===== Data =====
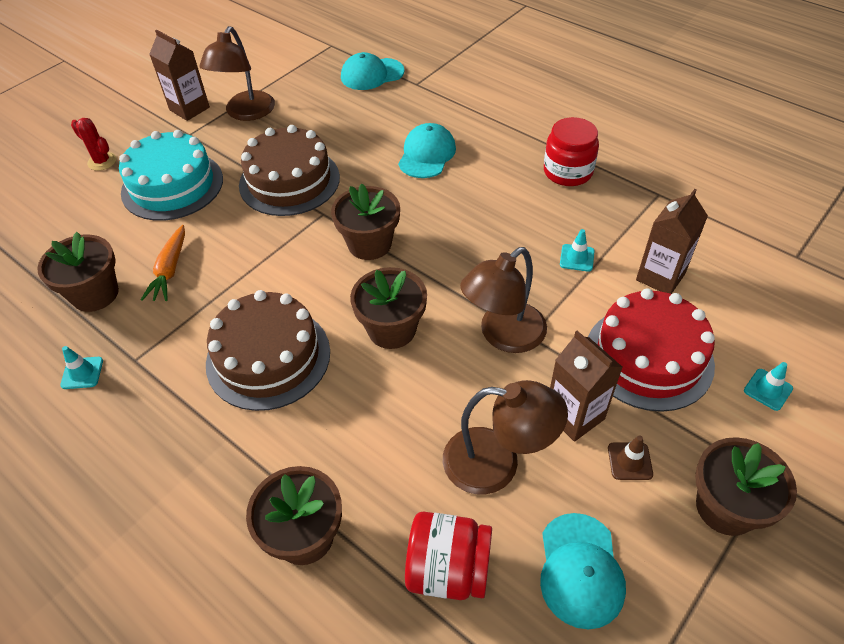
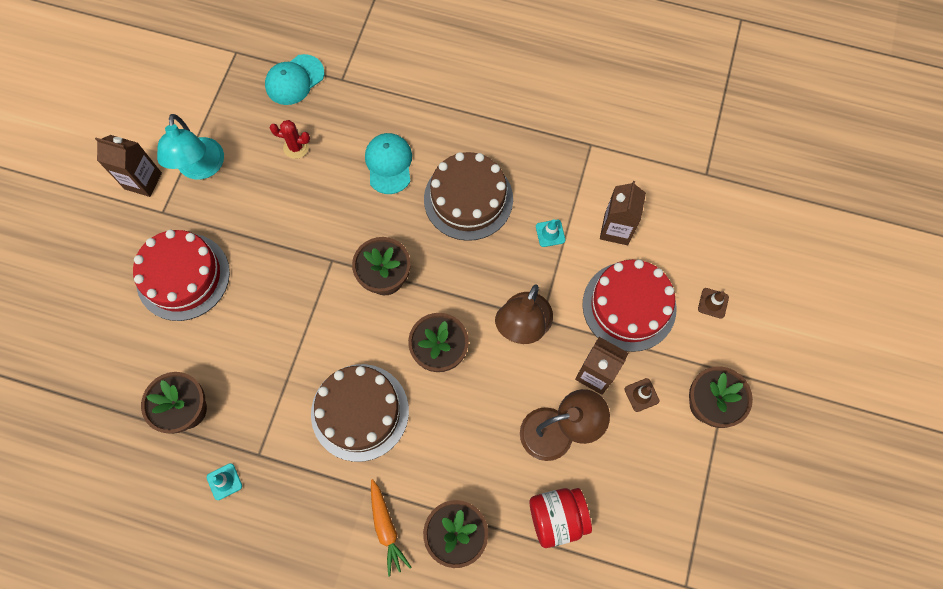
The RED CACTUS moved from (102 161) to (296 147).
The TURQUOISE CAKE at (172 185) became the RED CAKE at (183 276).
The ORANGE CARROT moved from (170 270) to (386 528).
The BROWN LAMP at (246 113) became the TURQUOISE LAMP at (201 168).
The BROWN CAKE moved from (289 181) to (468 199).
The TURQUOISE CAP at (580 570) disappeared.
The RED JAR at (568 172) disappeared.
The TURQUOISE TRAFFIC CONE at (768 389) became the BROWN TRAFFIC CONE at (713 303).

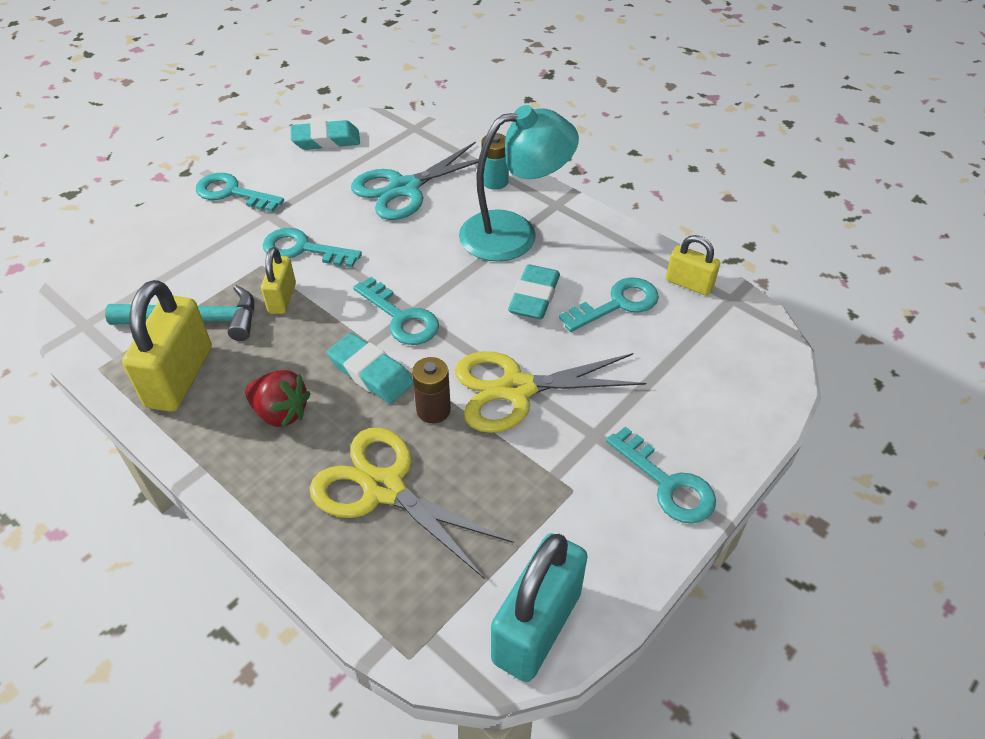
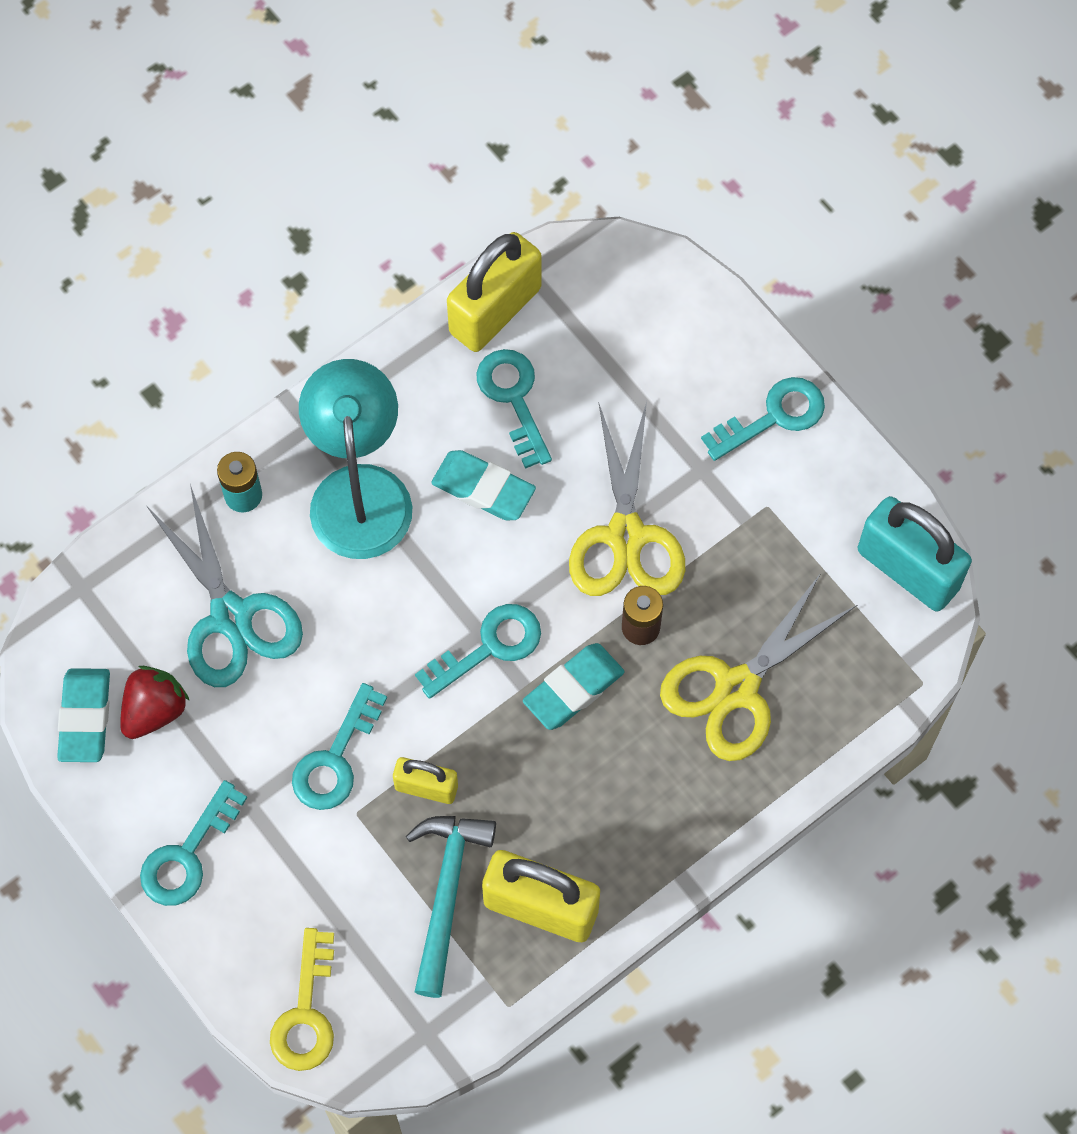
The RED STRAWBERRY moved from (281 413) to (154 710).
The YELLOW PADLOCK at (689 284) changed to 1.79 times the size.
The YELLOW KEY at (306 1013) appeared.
=====
===== Data =====
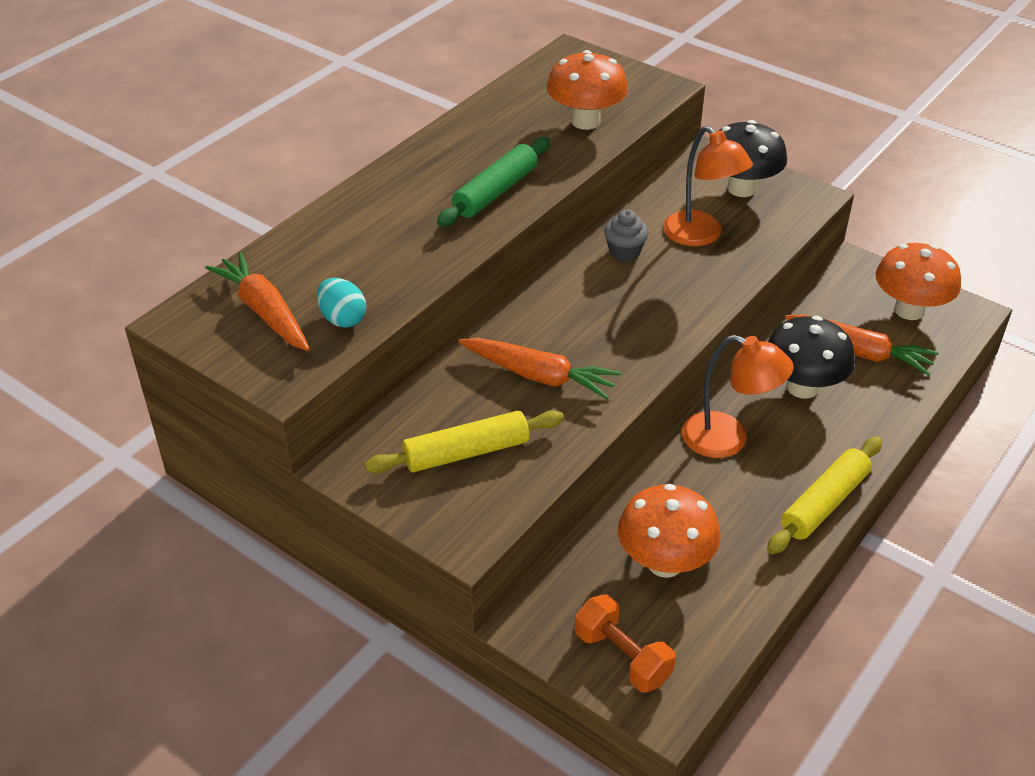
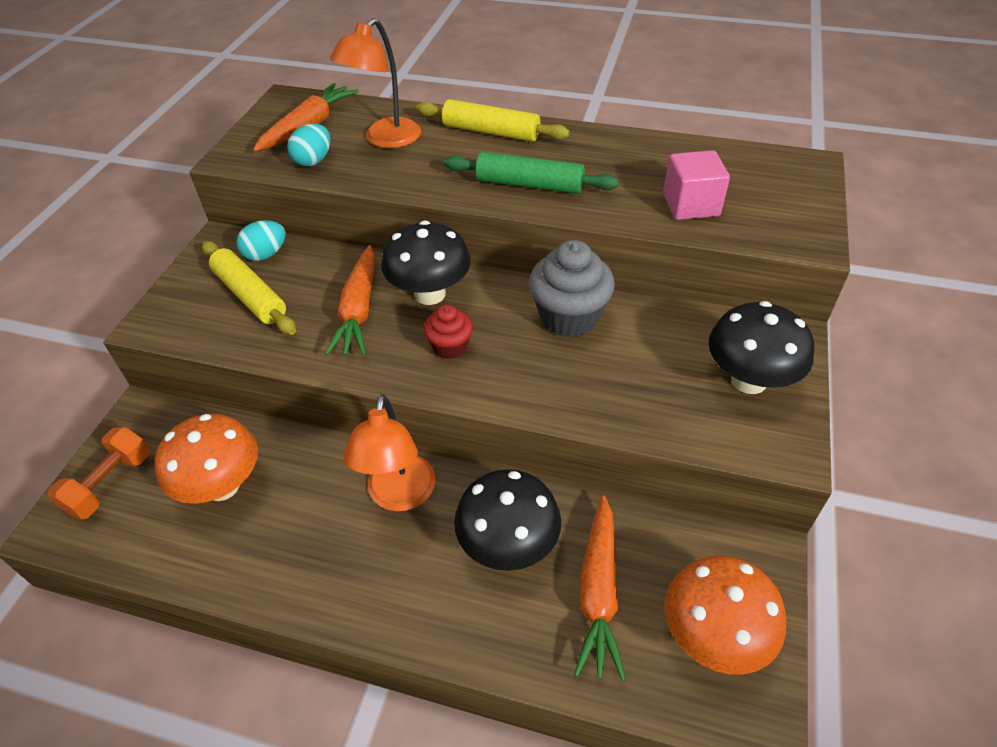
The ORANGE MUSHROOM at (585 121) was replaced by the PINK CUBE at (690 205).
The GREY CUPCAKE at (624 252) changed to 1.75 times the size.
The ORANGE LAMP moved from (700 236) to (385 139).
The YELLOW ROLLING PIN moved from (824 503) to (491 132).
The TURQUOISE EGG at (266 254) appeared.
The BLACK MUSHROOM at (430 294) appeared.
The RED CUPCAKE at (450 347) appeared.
=====
===== Data =====
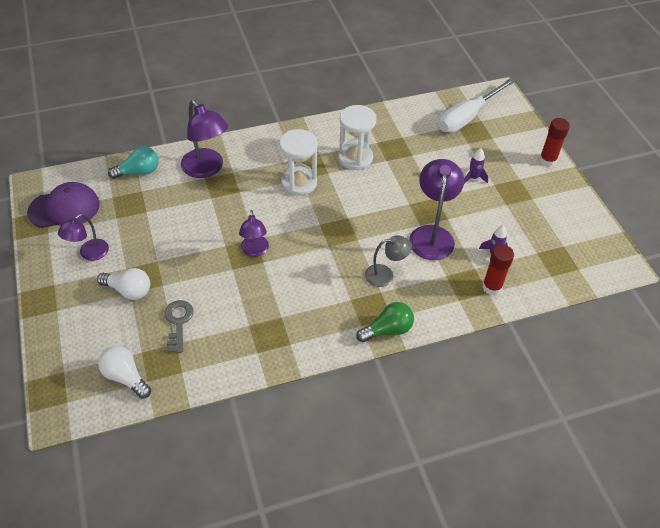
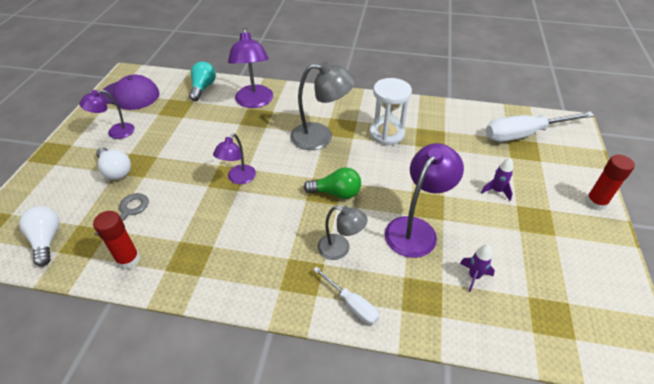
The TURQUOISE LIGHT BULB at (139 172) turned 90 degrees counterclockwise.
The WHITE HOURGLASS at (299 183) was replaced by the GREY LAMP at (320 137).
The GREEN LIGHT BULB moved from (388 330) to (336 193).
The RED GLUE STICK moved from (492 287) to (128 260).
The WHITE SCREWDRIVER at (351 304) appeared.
=====
Task item:
Return each line of the data that contains the string "disappeared".

Exercise output:
The TURQUOISE CAP at (580 570) disappeared.
The RED JAR at (568 172) disappeared.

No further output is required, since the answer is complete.